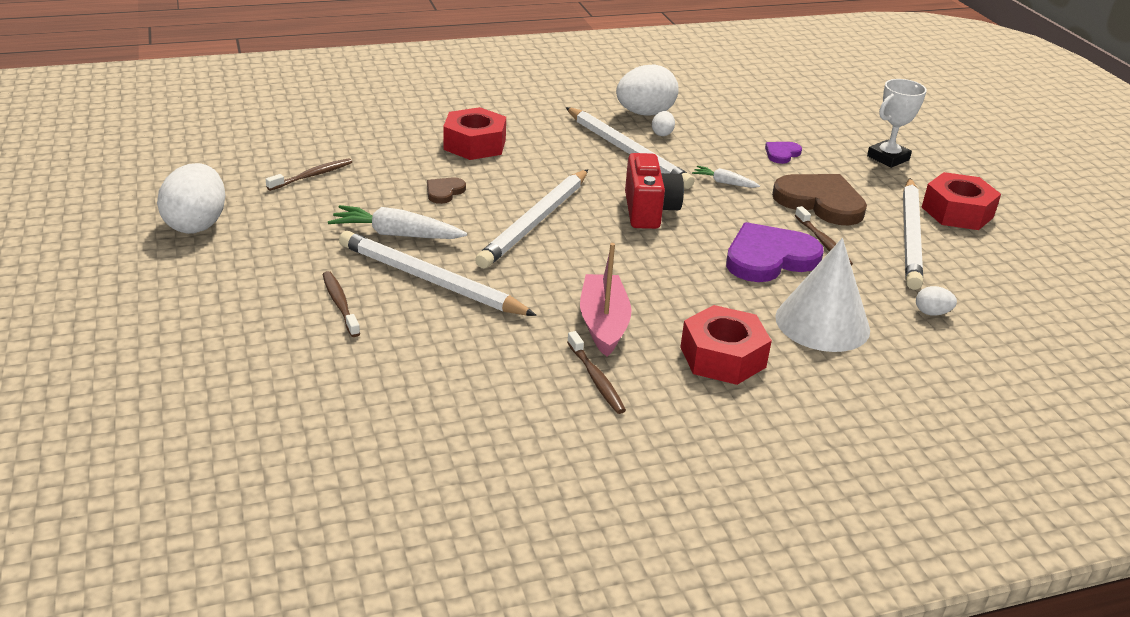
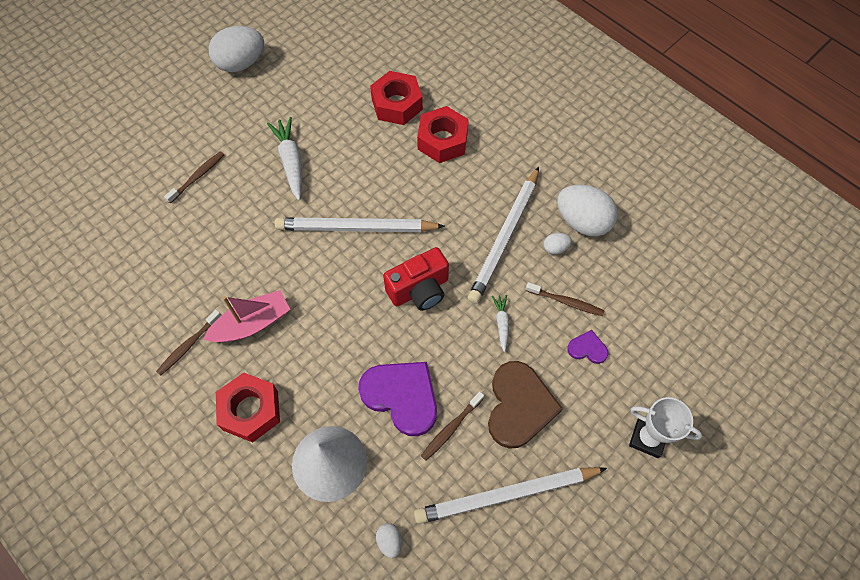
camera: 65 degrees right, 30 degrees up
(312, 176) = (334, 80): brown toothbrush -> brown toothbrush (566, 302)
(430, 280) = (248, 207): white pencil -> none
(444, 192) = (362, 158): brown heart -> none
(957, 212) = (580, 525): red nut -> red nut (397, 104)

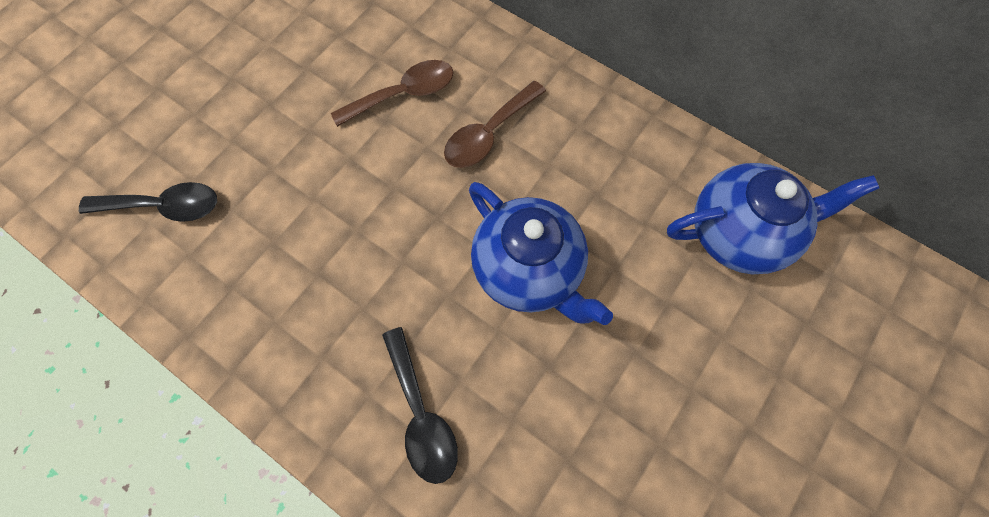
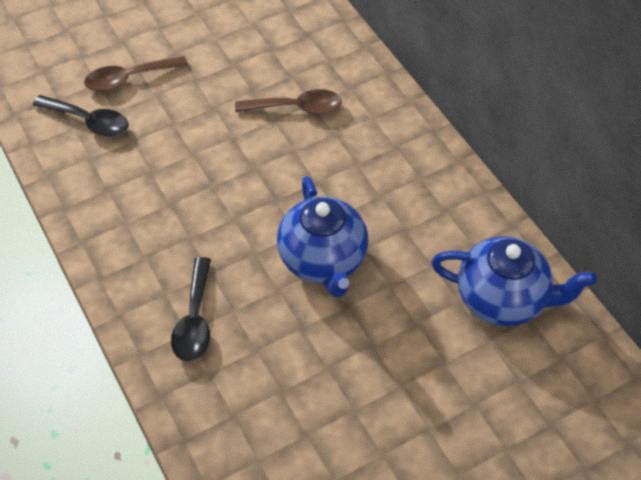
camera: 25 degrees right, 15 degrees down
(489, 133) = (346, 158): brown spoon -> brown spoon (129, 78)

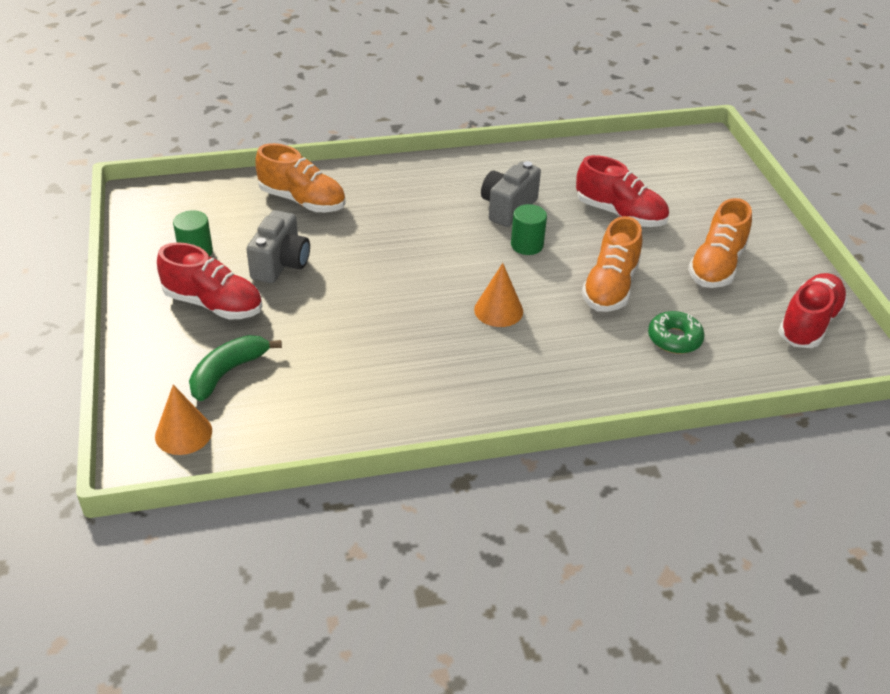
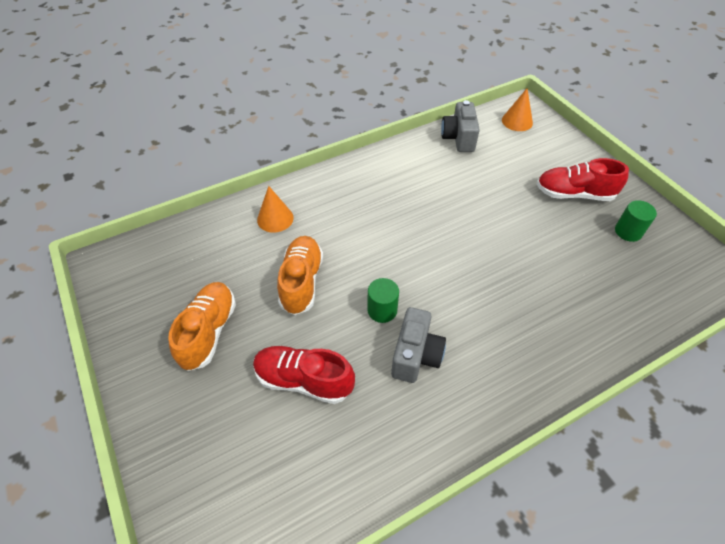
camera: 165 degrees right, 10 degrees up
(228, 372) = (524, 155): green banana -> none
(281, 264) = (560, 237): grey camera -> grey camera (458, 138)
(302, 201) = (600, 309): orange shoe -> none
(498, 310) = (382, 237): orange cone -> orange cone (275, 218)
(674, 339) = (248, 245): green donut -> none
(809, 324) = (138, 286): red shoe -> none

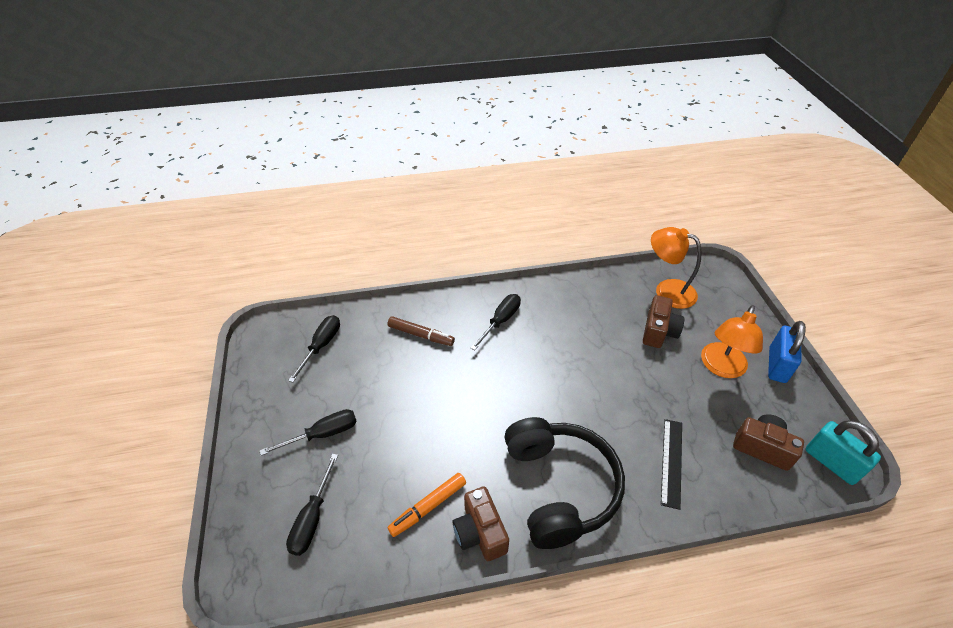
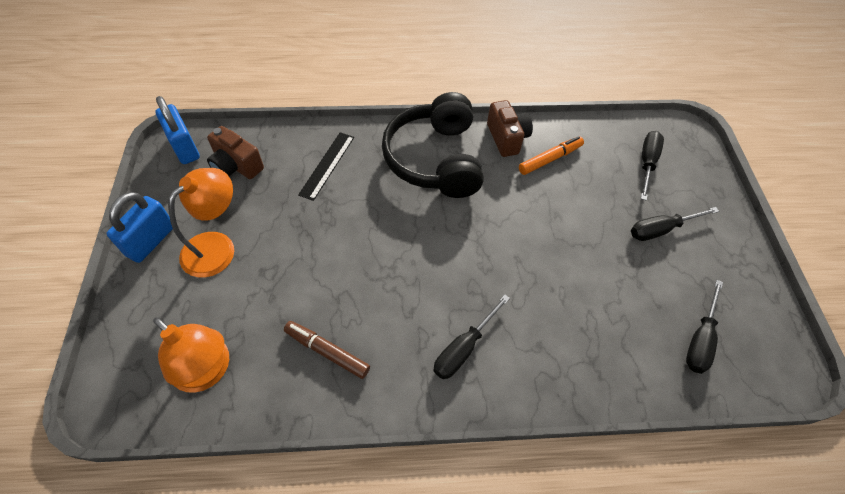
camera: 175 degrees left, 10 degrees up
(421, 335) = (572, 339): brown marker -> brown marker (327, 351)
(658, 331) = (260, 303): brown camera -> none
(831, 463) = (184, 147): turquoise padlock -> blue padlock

----------

TASK TO CARRY OUT:
Please set down, exactly and with no pictures, the lines in the entries above starting at the one holding "(312, 176) = (334, 80): brown" and ending at the one holding "(489, 133) = (346, 158): brown", ends included.

SOLUTION FOR THIS EXERCISE:
(312, 176) = (334, 80): brown toothbrush -> brown toothbrush (566, 302)
(430, 280) = (248, 207): white pencil -> none
(444, 192) = (362, 158): brown heart -> none
(957, 212) = (580, 525): red nut -> red nut (397, 104)

camera: 25 degrees right, 15 degrees down
(489, 133) = (346, 158): brown spoon -> brown spoon (129, 78)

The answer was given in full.